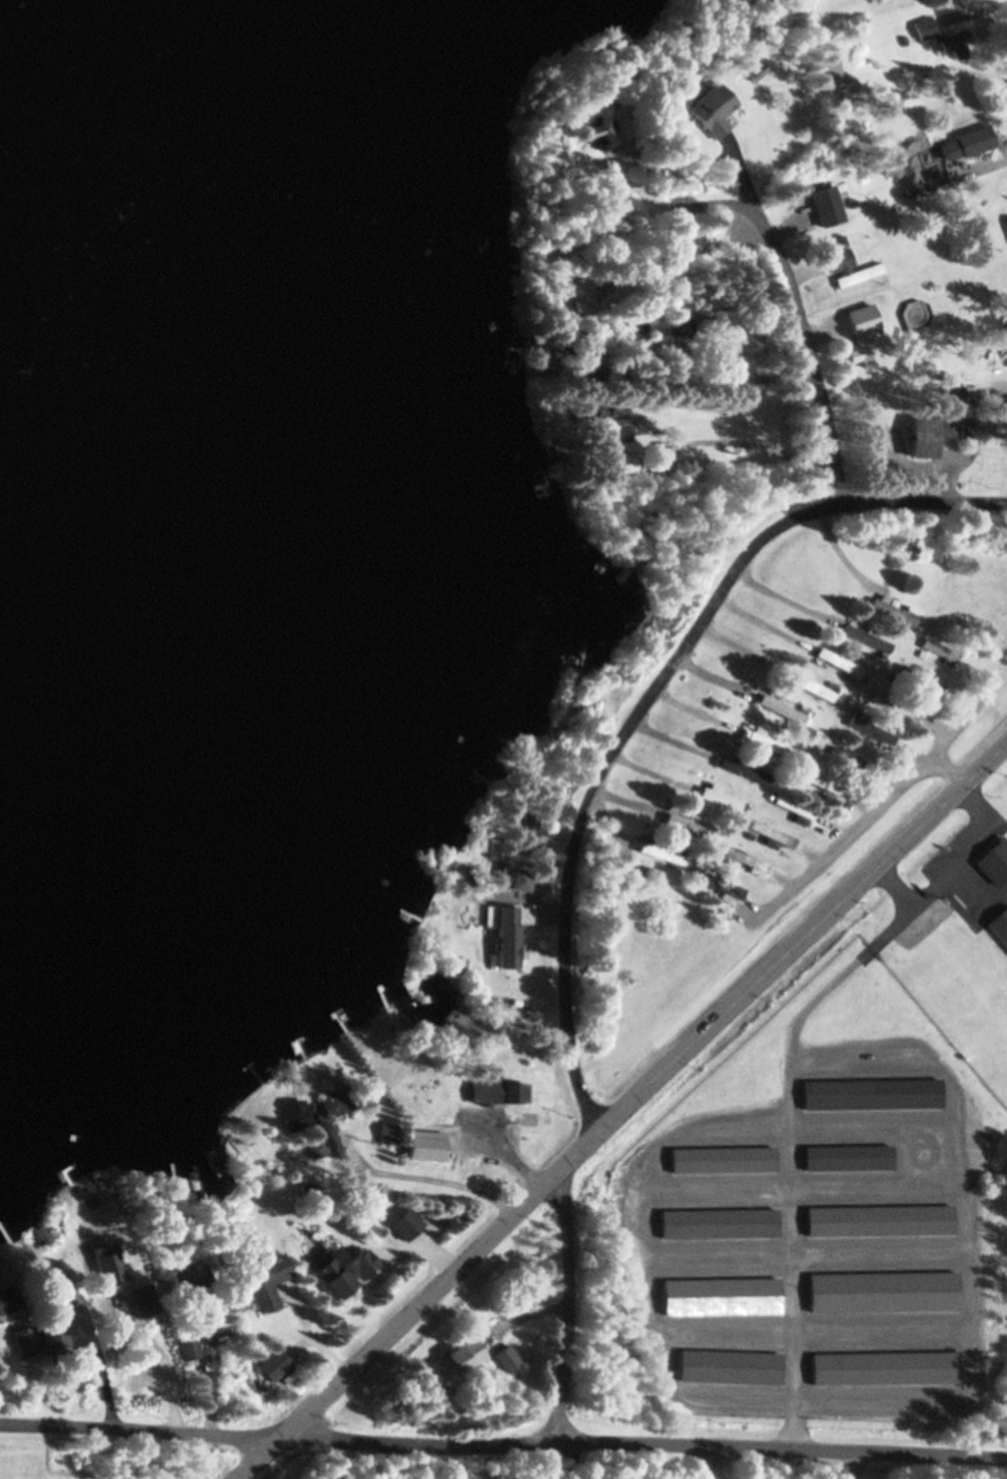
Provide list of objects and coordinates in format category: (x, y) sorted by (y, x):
building: (937, 33)
building: (755, 68)
building: (712, 108)
building: (601, 120)
building: (967, 141)
building: (826, 204)
building: (1006, 221)
building: (841, 240)
building: (847, 266)
building: (580, 295)
road: (797, 312)
building: (680, 322)
building: (641, 327)
building: (864, 335)
building: (730, 347)
building: (972, 354)
building: (591, 360)
building: (939, 372)
building: (951, 395)
building: (610, 409)
building: (933, 432)
building: (612, 435)
building: (659, 452)
building: (621, 461)
building: (694, 472)
building: (890, 610)
building: (827, 619)
building: (865, 638)
building: (938, 649)
building: (837, 661)
building: (892, 677)
building: (919, 677)
building: (808, 685)
building: (837, 692)
road: (644, 699)
building: (891, 703)
building: (780, 707)
building: (802, 707)
building: (867, 727)
building: (805, 729)
building: (828, 738)
building: (767, 740)
building: (845, 755)
building: (742, 769)
road: (943, 770)
building: (817, 782)
building: (719, 796)
road: (875, 805)
building: (792, 806)
building: (688, 823)
building: (529, 828)
building: (769, 832)
building: (662, 852)
building: (745, 859)
building: (994, 860)
building: (725, 863)
building: (646, 872)
building: (523, 876)
building: (720, 886)
building: (1000, 924)
building: (517, 967)
building: (460, 969)
building: (484, 1093)
building: (514, 1093)
building: (872, 1094)
building: (336, 1102)
road: (617, 1106)
building: (296, 1115)
building: (384, 1133)
building: (314, 1147)
building: (424, 1147)
building: (848, 1157)
building: (723, 1159)
building: (305, 1191)
building: (146, 1194)
building: (197, 1194)
building: (92, 1218)
building: (878, 1220)
building: (718, 1223)
building: (403, 1225)
building: (43, 1232)
building: (342, 1270)
building: (184, 1277)
building: (262, 1280)
building: (880, 1292)
building: (719, 1296)
building: (8, 1300)
road: (566, 1306)
building: (53, 1315)
building: (21, 1339)
building: (185, 1347)
building: (503, 1357)
building: (450, 1362)
building: (270, 1365)
building: (727, 1367)
building: (880, 1367)
building: (234, 1368)
road: (136, 1430)
road: (640, 1441)
road: (701, 1461)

=====

* **Your goal**
All pictures are to be dropped, and the records above returned exactly.

* **The answer**
Provide list of objects and coordinates in format category: (x, y) sorted by (y, x):
building: (937, 33)
building: (755, 68)
building: (712, 108)
building: (601, 120)
building: (967, 141)
building: (826, 204)
building: (1006, 221)
building: (841, 240)
building: (847, 266)
building: (580, 295)
road: (797, 312)
building: (680, 322)
building: (641, 327)
building: (864, 335)
building: (730, 347)
building: (972, 354)
building: (591, 360)
building: (939, 372)
building: (951, 395)
building: (610, 409)
building: (933, 432)
building: (612, 435)
building: (659, 452)
building: (621, 461)
building: (694, 472)
building: (890, 610)
building: (827, 619)
building: (865, 638)
building: (938, 649)
building: (837, 661)
building: (892, 677)
building: (919, 677)
building: (808, 685)
building: (837, 692)
road: (644, 699)
building: (891, 703)
building: (780, 707)
building: (802, 707)
building: (867, 727)
building: (805, 729)
building: (828, 738)
building: (767, 740)
building: (845, 755)
building: (742, 769)
road: (943, 770)
building: (817, 782)
building: (719, 796)
road: (875, 805)
building: (792, 806)
building: (688, 823)
building: (529, 828)
building: (769, 832)
building: (662, 852)
building: (745, 859)
building: (994, 860)
building: (725, 863)
building: (646, 872)
building: (523, 876)
building: (720, 886)
building: (1000, 924)
building: (517, 967)
building: (460, 969)
building: (484, 1093)
building: (514, 1093)
building: (872, 1094)
building: (336, 1102)
road: (617, 1106)
building: (296, 1115)
building: (384, 1133)
building: (314, 1147)
building: (424, 1147)
building: (848, 1157)
building: (723, 1159)
building: (305, 1191)
building: (146, 1194)
building: (197, 1194)
building: (92, 1218)
building: (878, 1220)
building: (718, 1223)
building: (403, 1225)
building: (43, 1232)
building: (342, 1270)
building: (184, 1277)
building: (262, 1280)
building: (880, 1292)
building: (719, 1296)
building: (8, 1300)
road: (566, 1306)
building: (53, 1315)
building: (21, 1339)
building: (185, 1347)
building: (503, 1357)
building: (450, 1362)
building: (270, 1365)
building: (727, 1367)
building: (880, 1367)
building: (234, 1368)
road: (136, 1430)
road: (640, 1441)
road: (701, 1461)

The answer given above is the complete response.